Only the text is wanted; write out each record below exactly and exclude all pictures.
------------------------
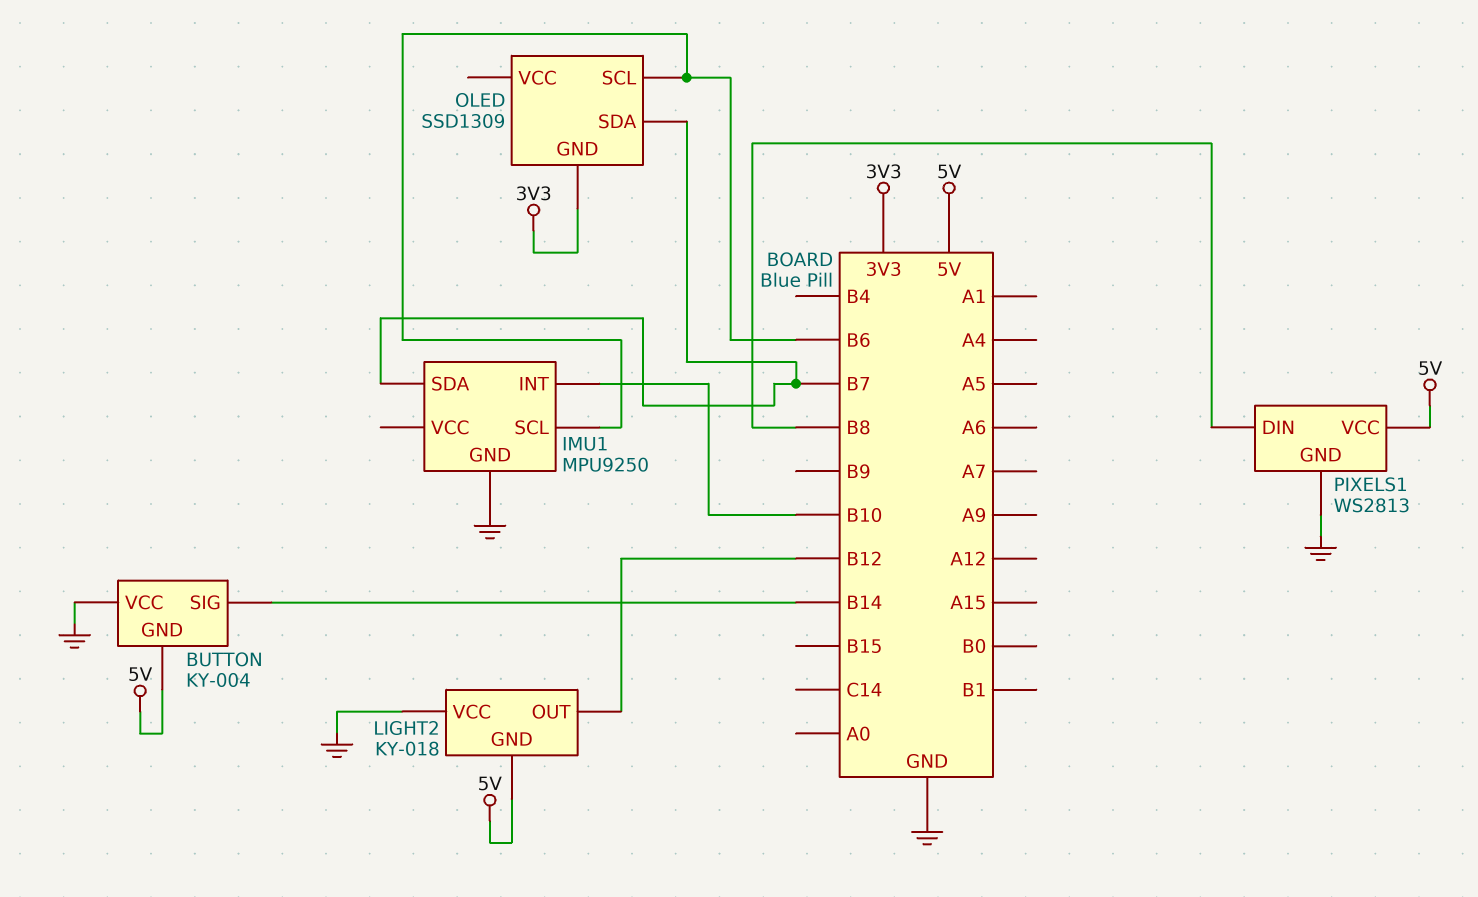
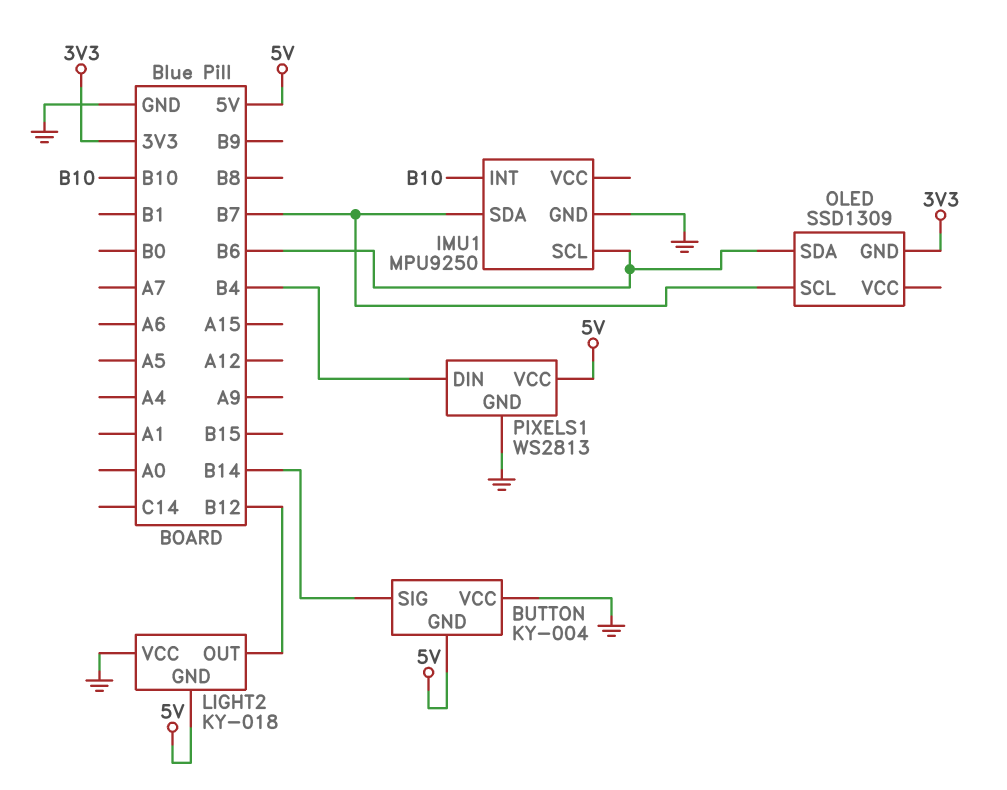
OLED pin SCL: B6 -> B7
OLED pin SDA: B7 -> B6
PIXELS1 pin DIN: B8 -> B4

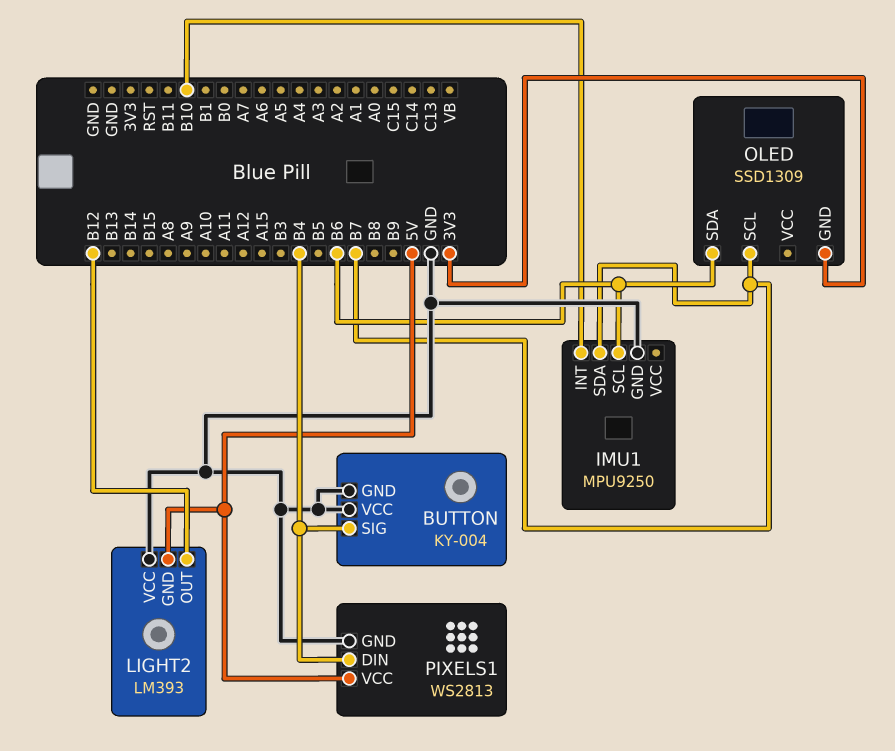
BUTTON pin GND: 5V -> GND
BUTTON pin SIG: B14 -> B4
LIGHT2: KY-018 -> LM393

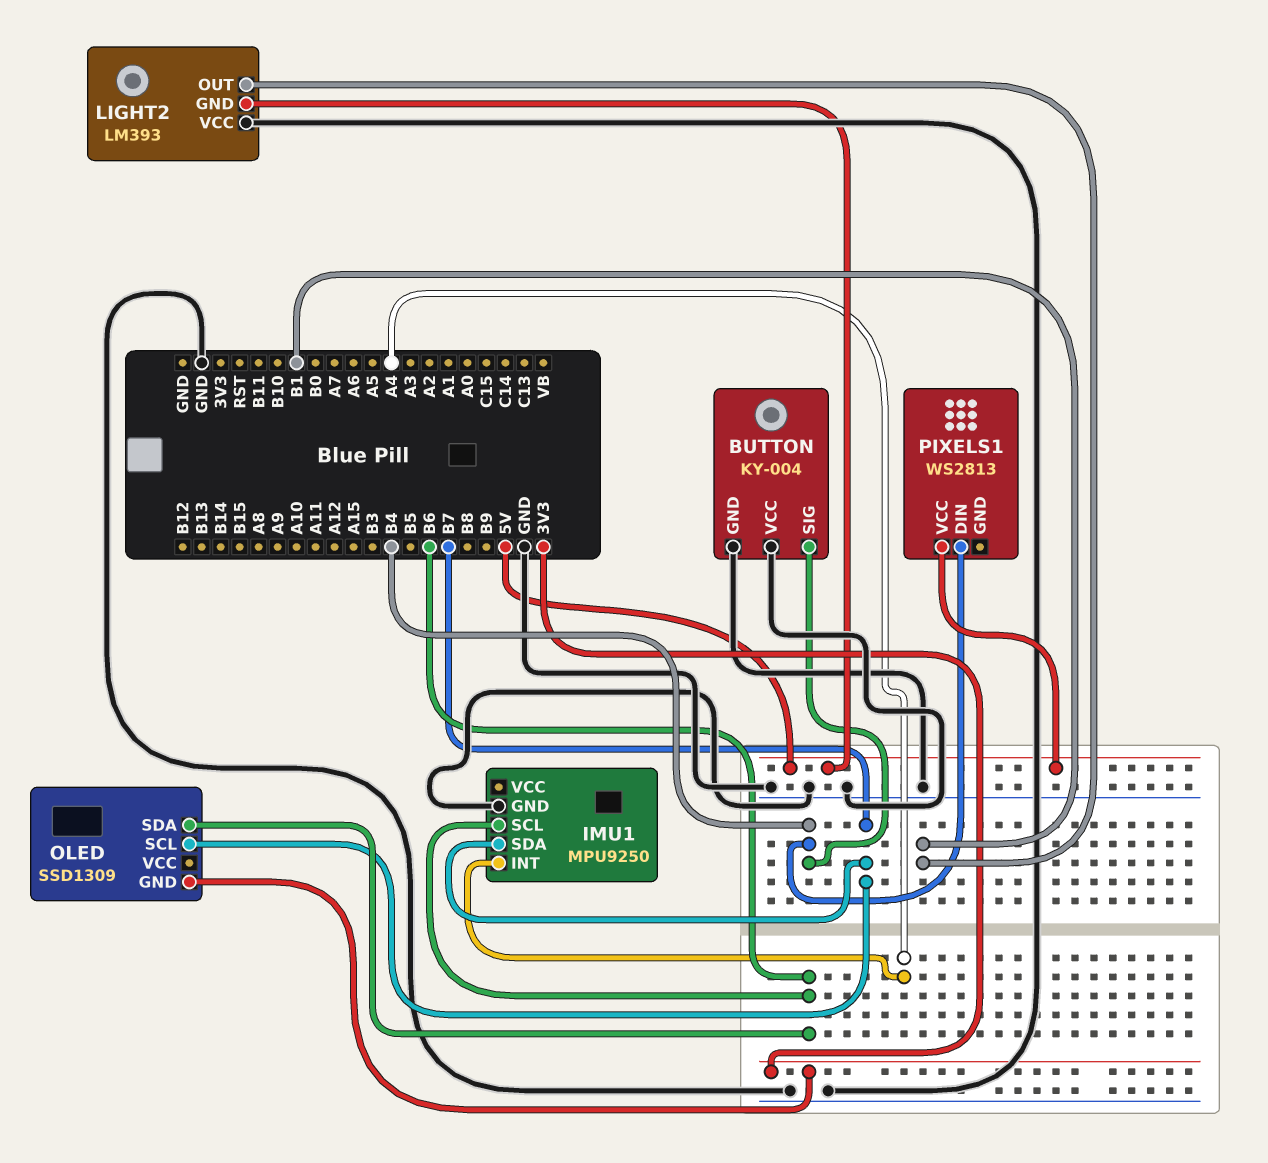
IMU1 pin INT: B10 -> A4
LIGHT2 pin OUT: B12 -> B1
PIXELS1 pin GND: GND -> none

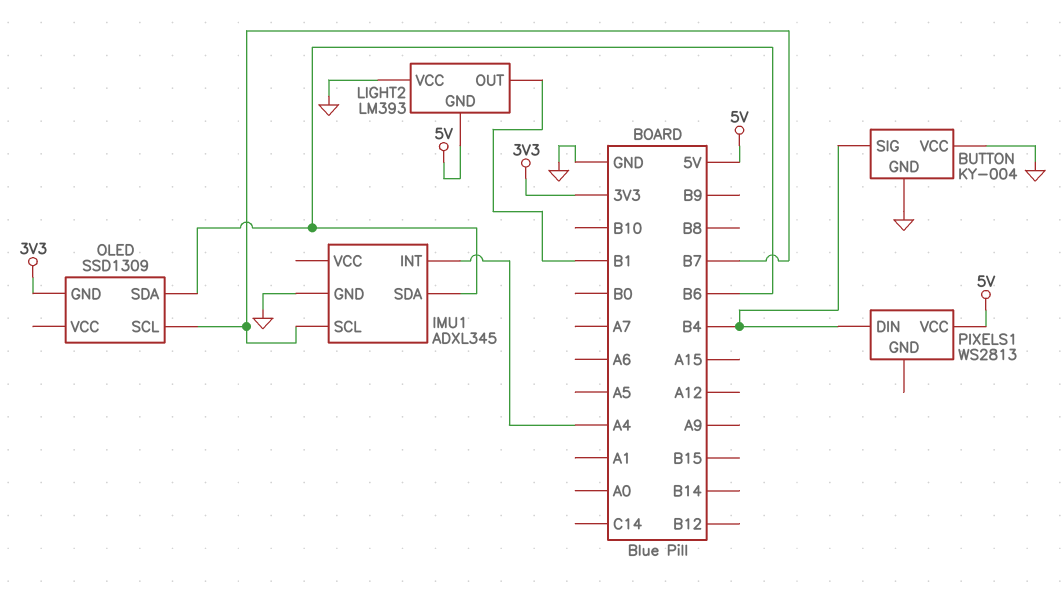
IMU1: MPU9250 -> ADXL345
IMU1 pin SCL: B6 -> B7
IMU1 pin SDA: B7 -> B6

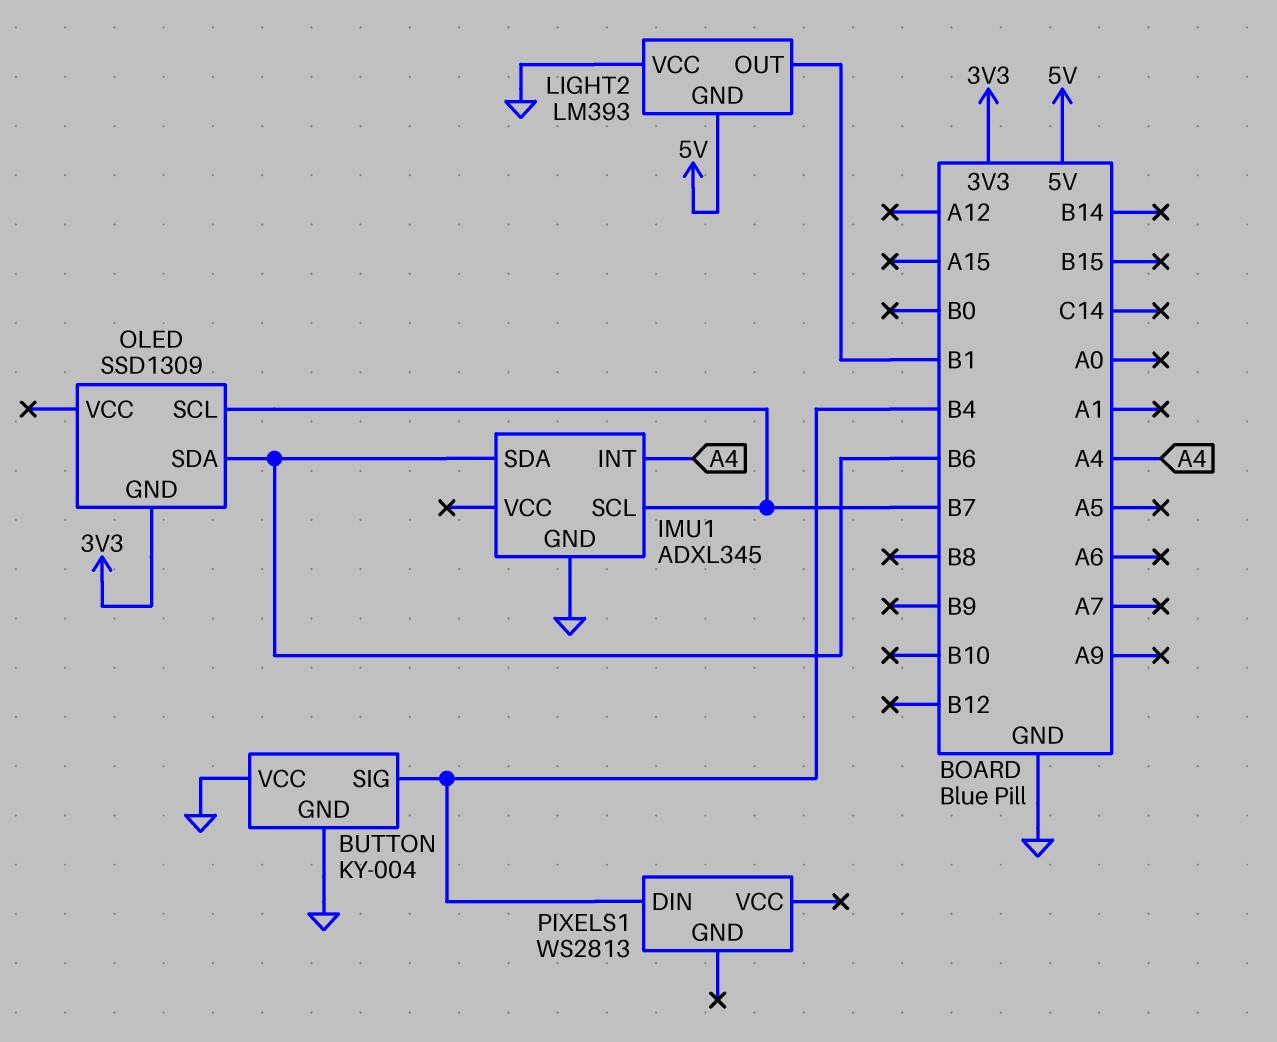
PIXELS1 pin VCC: 5V -> none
------------------------
:: Solution to this problem ::
OLED pin SCL: B6 -> B7
OLED pin SDA: B7 -> B6
PIXELS1 pin DIN: B8 -> B4

BUTTON pin GND: 5V -> GND
BUTTON pin SIG: B14 -> B4
LIGHT2: KY-018 -> LM393

IMU1 pin INT: B10 -> A4
LIGHT2 pin OUT: B12 -> B1
PIXELS1 pin GND: GND -> none

IMU1: MPU9250 -> ADXL345
IMU1 pin SCL: B6 -> B7
IMU1 pin SDA: B7 -> B6

PIXELS1 pin VCC: 5V -> none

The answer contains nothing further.